[Coordinate-based change listings]
== Segment start ==

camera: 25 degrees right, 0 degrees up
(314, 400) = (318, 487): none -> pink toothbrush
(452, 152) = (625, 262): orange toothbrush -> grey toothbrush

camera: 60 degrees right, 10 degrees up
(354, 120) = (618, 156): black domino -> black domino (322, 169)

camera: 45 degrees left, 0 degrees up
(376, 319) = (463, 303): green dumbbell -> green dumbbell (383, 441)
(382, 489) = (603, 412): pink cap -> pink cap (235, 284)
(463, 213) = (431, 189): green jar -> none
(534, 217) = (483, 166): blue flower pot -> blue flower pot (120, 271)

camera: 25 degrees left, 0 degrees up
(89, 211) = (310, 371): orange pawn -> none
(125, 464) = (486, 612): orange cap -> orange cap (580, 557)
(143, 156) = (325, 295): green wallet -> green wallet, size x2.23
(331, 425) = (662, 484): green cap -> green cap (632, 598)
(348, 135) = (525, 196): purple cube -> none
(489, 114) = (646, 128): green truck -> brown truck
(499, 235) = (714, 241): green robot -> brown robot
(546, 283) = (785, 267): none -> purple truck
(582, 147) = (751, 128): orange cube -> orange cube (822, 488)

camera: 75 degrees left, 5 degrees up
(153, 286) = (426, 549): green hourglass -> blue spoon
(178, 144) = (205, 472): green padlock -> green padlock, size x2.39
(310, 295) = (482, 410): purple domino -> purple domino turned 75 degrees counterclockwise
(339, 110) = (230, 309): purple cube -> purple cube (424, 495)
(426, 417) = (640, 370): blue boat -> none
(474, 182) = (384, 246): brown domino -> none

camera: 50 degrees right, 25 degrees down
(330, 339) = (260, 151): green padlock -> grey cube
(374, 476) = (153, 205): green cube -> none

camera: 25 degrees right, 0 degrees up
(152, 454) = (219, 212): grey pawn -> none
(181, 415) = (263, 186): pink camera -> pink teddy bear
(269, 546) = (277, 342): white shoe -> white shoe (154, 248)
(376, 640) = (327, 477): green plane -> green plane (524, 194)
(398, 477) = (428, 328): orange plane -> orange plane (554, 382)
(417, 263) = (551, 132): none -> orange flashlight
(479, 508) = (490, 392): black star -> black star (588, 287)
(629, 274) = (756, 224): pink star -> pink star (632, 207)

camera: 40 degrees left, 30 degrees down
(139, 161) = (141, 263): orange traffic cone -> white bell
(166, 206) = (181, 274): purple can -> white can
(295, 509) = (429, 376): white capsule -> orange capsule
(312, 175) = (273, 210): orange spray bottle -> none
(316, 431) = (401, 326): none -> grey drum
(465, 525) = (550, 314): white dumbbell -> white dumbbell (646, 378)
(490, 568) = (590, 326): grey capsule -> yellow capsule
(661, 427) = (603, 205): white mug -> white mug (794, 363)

== Segment end ==

### EXERCISE GOAL:
Start to finish, copy the records above with no differences.

### EXERCISE OUTPUT:
camera: 25 degrees right, 0 degrees up
(314, 400) = (318, 487): none -> pink toothbrush
(452, 152) = (625, 262): orange toothbrush -> grey toothbrush

camera: 60 degrees right, 10 degrees up
(354, 120) = (618, 156): black domino -> black domino (322, 169)

camera: 45 degrees left, 0 degrees up
(376, 319) = (463, 303): green dumbbell -> green dumbbell (383, 441)
(382, 489) = (603, 412): pink cap -> pink cap (235, 284)
(463, 213) = (431, 189): green jar -> none
(534, 217) = (483, 166): blue flower pot -> blue flower pot (120, 271)

camera: 25 degrees left, 0 degrees up
(89, 211) = (310, 371): orange pawn -> none
(125, 464) = (486, 612): orange cap -> orange cap (580, 557)
(143, 156) = (325, 295): green wallet -> green wallet, size x2.23
(331, 425) = (662, 484): green cap -> green cap (632, 598)
(348, 135) = (525, 196): purple cube -> none
(489, 114) = (646, 128): green truck -> brown truck
(499, 235) = (714, 241): green robot -> brown robot
(546, 283) = (785, 267): none -> purple truck
(582, 147) = (751, 128): orange cube -> orange cube (822, 488)

camera: 75 degrees left, 5 degrees up
(153, 286) = (426, 549): green hourglass -> blue spoon
(178, 144) = (205, 472): green padlock -> green padlock, size x2.39
(310, 295) = (482, 410): purple domino -> purple domino turned 75 degrees counterclockwise
(339, 110) = (230, 309): purple cube -> purple cube (424, 495)
(426, 417) = (640, 370): blue boat -> none
(474, 182) = (384, 246): brown domino -> none

camera: 50 degrees right, 25 degrees down
(330, 339) = (260, 151): green padlock -> grey cube
(374, 476) = (153, 205): green cube -> none

camera: 25 degrees right, 0 degrees up
(152, 454) = (219, 212): grey pawn -> none
(181, 415) = (263, 186): pink camera -> pink teddy bear
(269, 546) = (277, 342): white shoe -> white shoe (154, 248)
(376, 640) = (327, 477): green plane -> green plane (524, 194)
(398, 477) = (428, 328): orange plane -> orange plane (554, 382)
(417, 263) = (551, 132): none -> orange flashlight
(479, 508) = (490, 392): black star -> black star (588, 287)
(629, 274) = (756, 224): pink star -> pink star (632, 207)

camera: 40 degrees left, 30 degrees down
(139, 161) = (141, 263): orange traffic cone -> white bell
(166, 206) = (181, 274): purple can -> white can
(295, 509) = (429, 376): white capsule -> orange capsule
(312, 175) = (273, 210): orange spray bottle -> none
(316, 431) = (401, 326): none -> grey drum
(465, 525) = (550, 314): white dumbbell -> white dumbbell (646, 378)
(490, 568) = (590, 326): grey capsule -> yellow capsule
(661, 427) = (603, 205): white mug -> white mug (794, 363)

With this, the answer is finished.